[Before-and-after scene images]
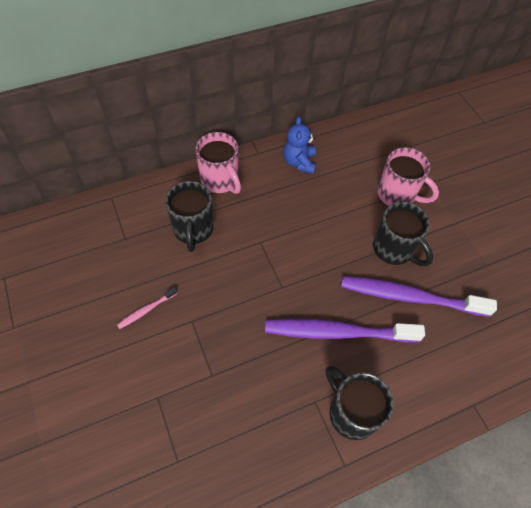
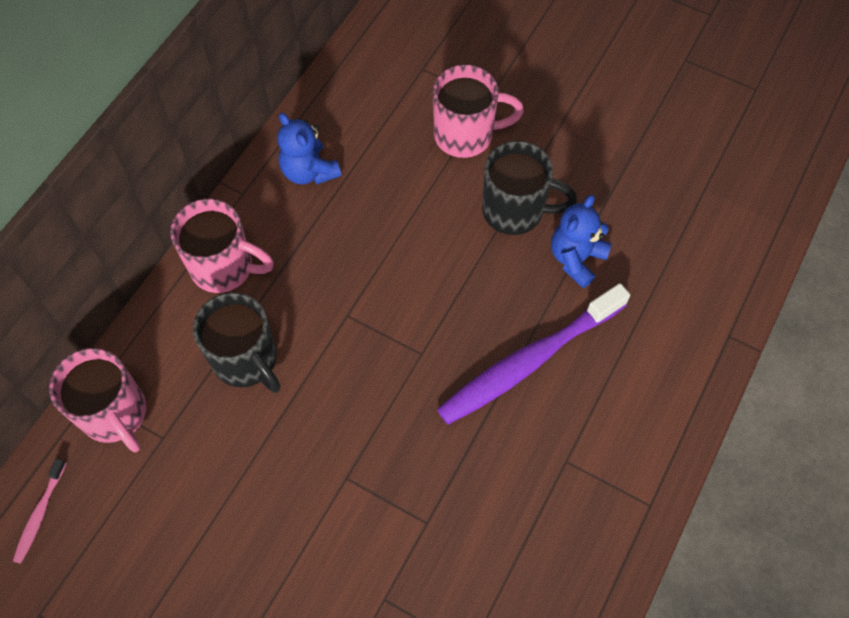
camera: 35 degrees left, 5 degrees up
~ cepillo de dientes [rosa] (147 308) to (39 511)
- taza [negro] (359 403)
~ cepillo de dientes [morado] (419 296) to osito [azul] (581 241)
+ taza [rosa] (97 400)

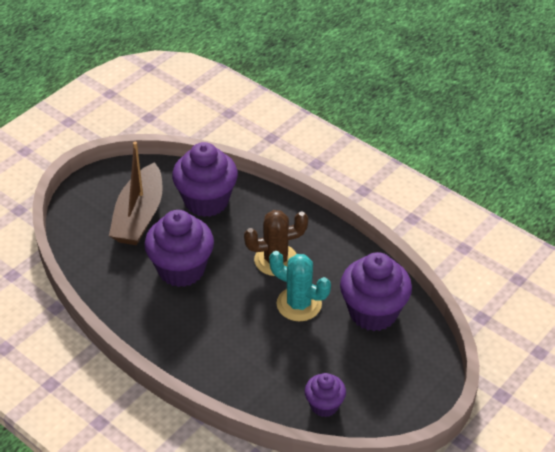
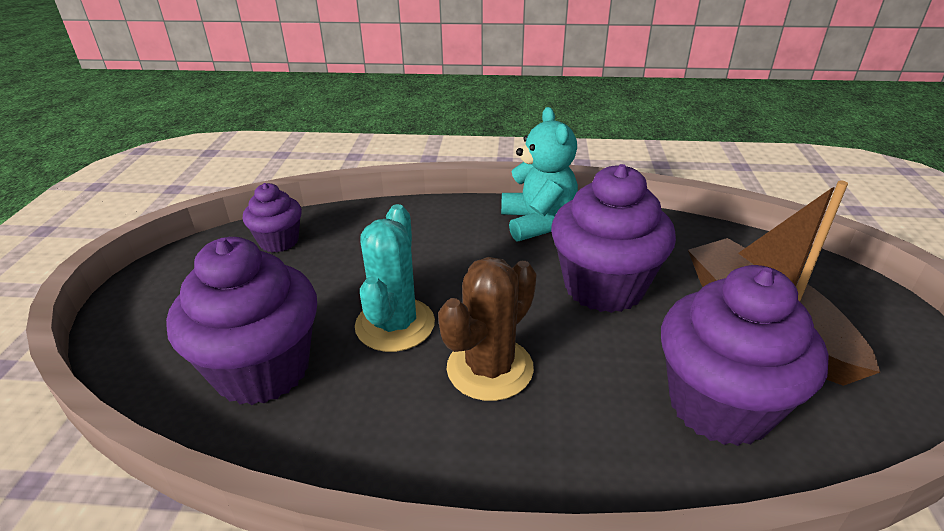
camera: 145 degrees right, 10 degrees down
~ cactus [turquesa] (300 286) = (395 278) 75 degrees counterclockwise
+ osito [turquesa] (539 174)

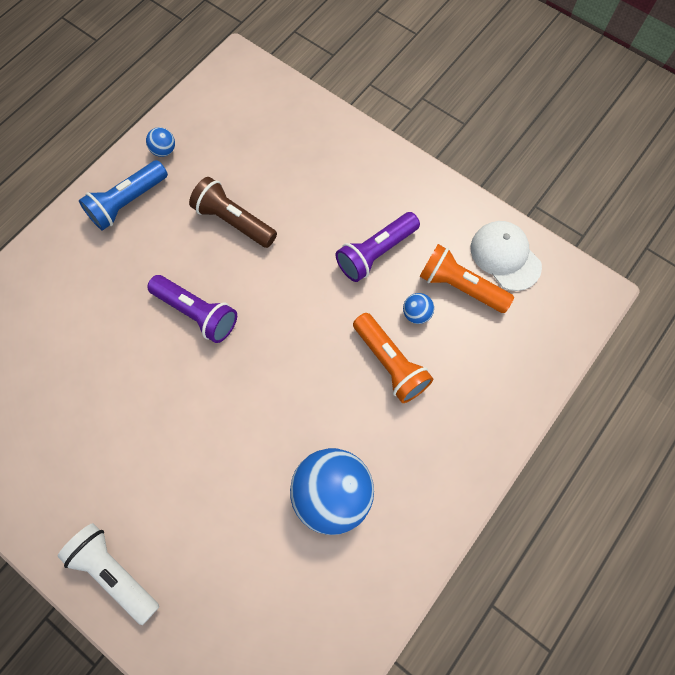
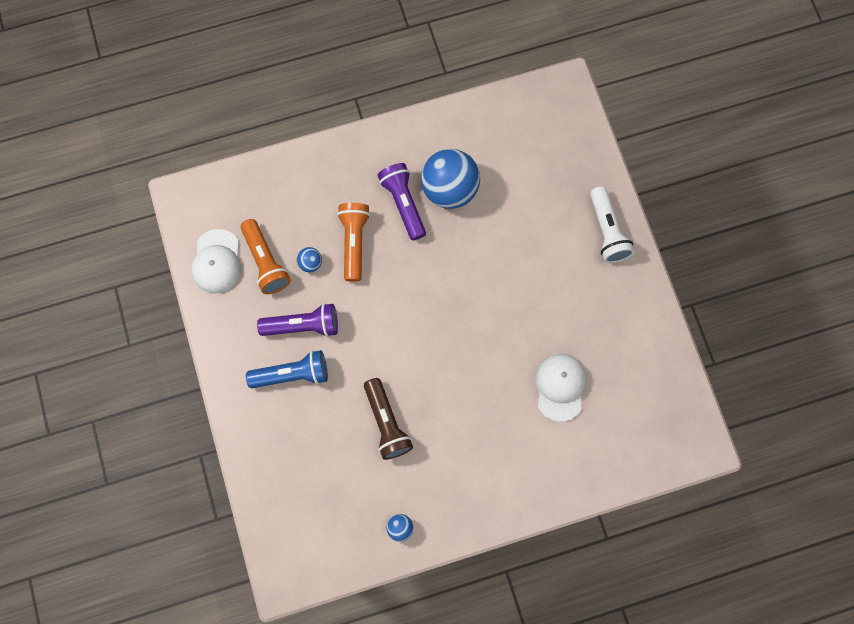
camera: 145 degrees left, 5 degrees up
~ lámpara de mano [azul] (123 195) to (287 369)
~ lámpara de mano [morado] (192 309) to (402 202)
+ gorra [blanco] (561 388)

§ **HOW TO COMPLETE THIS TASK**: No pictures belong in the copy. Transcribe every entry exactly.

§ **ANSWER AREA**:
camera: 35 degrees left, 5 degrees up
~ cepillo de dientes [rosa] (147 308) to (39 511)
- taza [negro] (359 403)
~ cepillo de dientes [morado] (419 296) to osito [azul] (581 241)
+ taza [rosa] (97 400)

camera: 145 degrees right, 10 degrees down
~ cactus [turquesa] (300 286) = (395 278) 75 degrees counterclockwise
+ osito [turquesa] (539 174)

camera: 145 degrees left, 5 degrees up
~ lámpara de mano [azul] (123 195) to (287 369)
~ lámpara de mano [morado] (192 309) to (402 202)
+ gorra [blanco] (561 388)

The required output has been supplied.